[Data items]
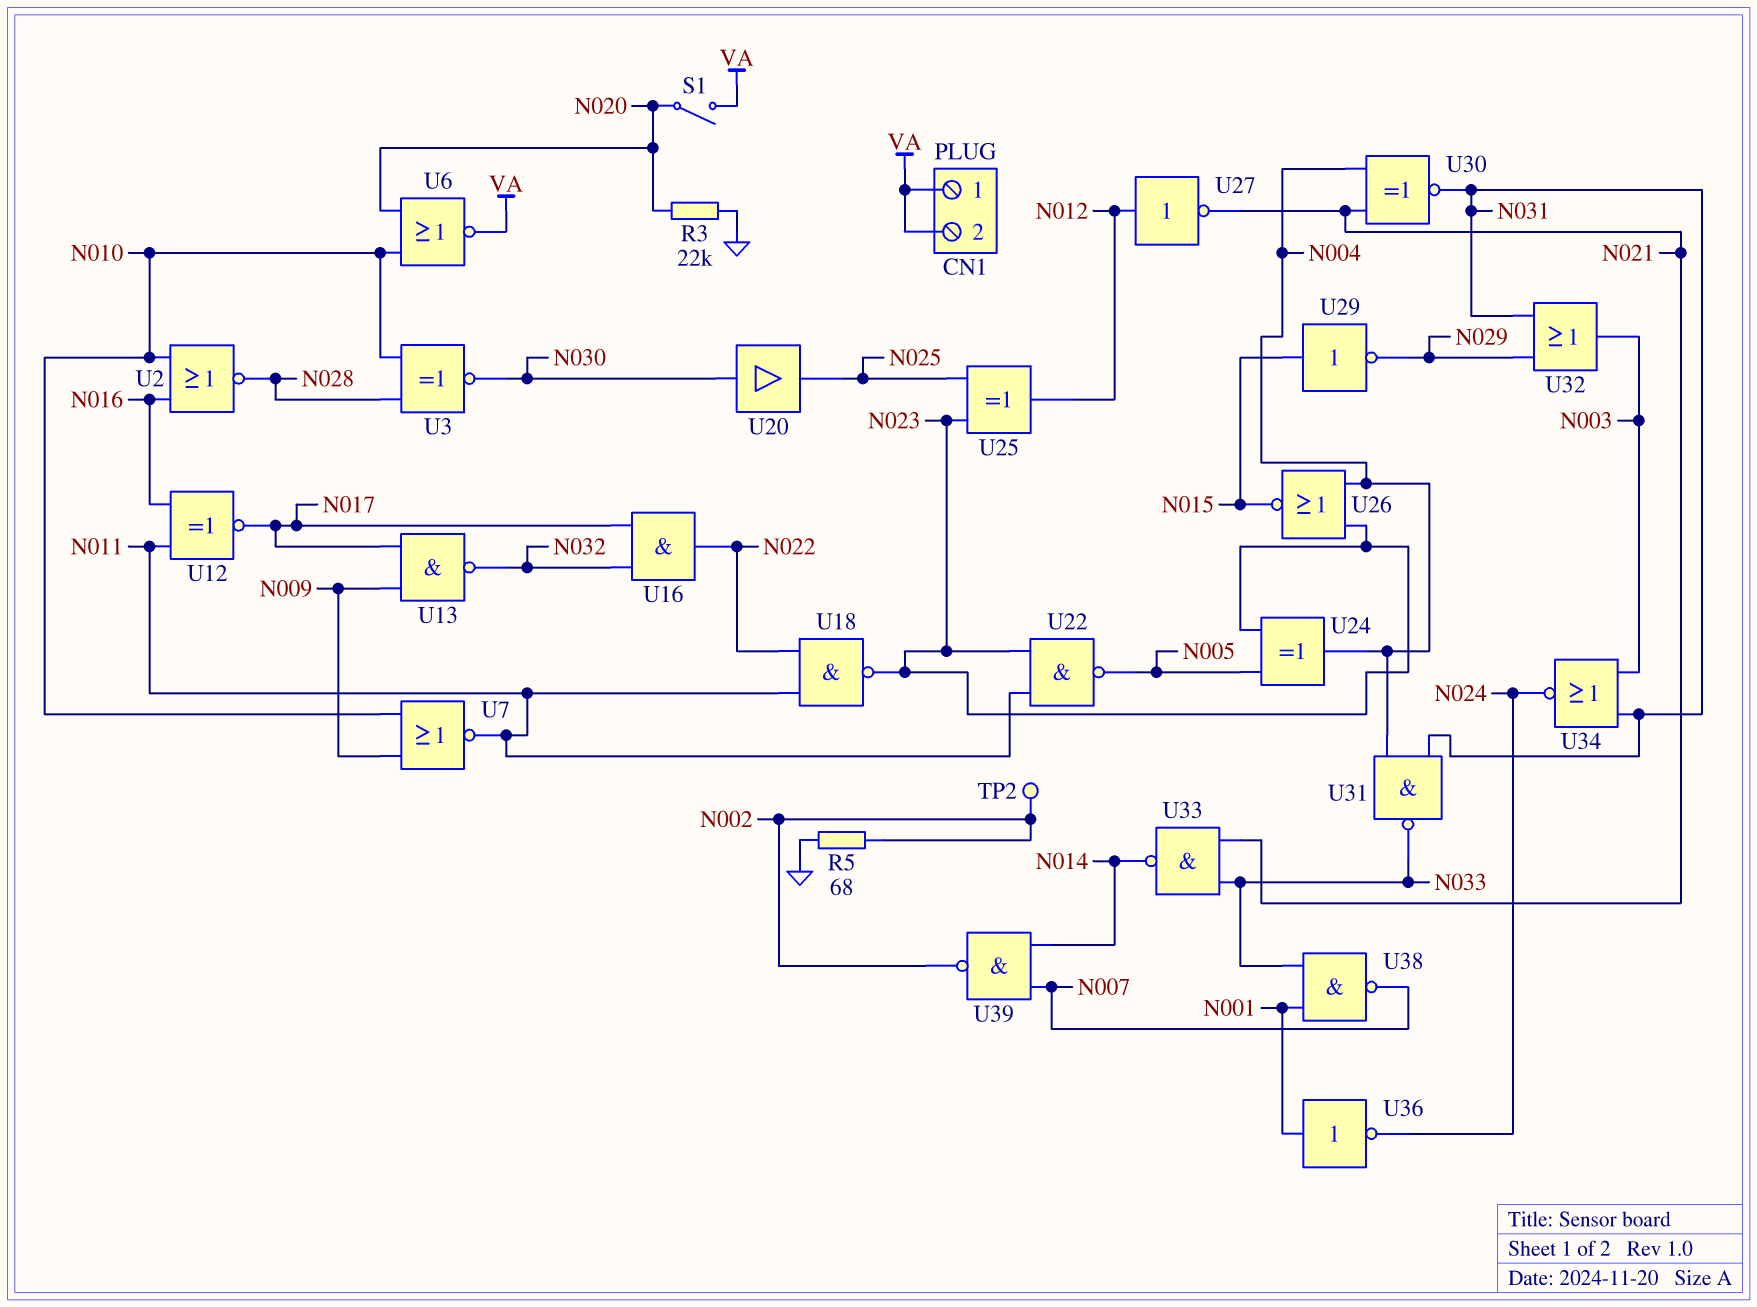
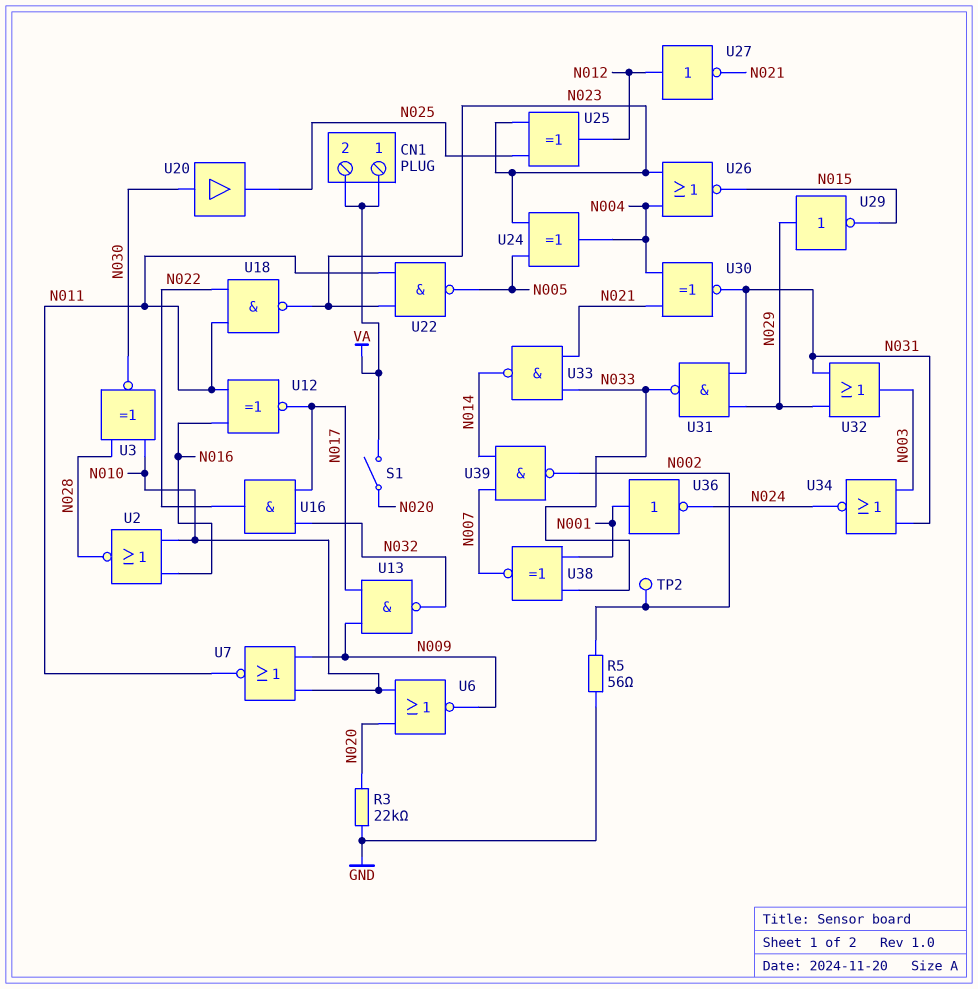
R5: 68 (GND, N002) -> 56 (GND, N002)
U6: NOR (in N010, in N020, out VA) -> NOR (in N010, in N020, out N009)
U29: NOT (in N015, out N029) -> NOT (in N029, out N015)
U31: NAND (in N004, in N031, out N033) -> NAND (in N029, in N031, out N033)
U38: NAND (in N001, in N033, out N007) -> XNOR (in N001, in N033, out N007)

### Exercise requirements:
Report all lines above with "NAND".

### Result:
U31: NAND (in N004, in N031, out N033) -> NAND (in N029, in N031, out N033)
U38: NAND (in N001, in N033, out N007) -> XNOR (in N001, in N033, out N007)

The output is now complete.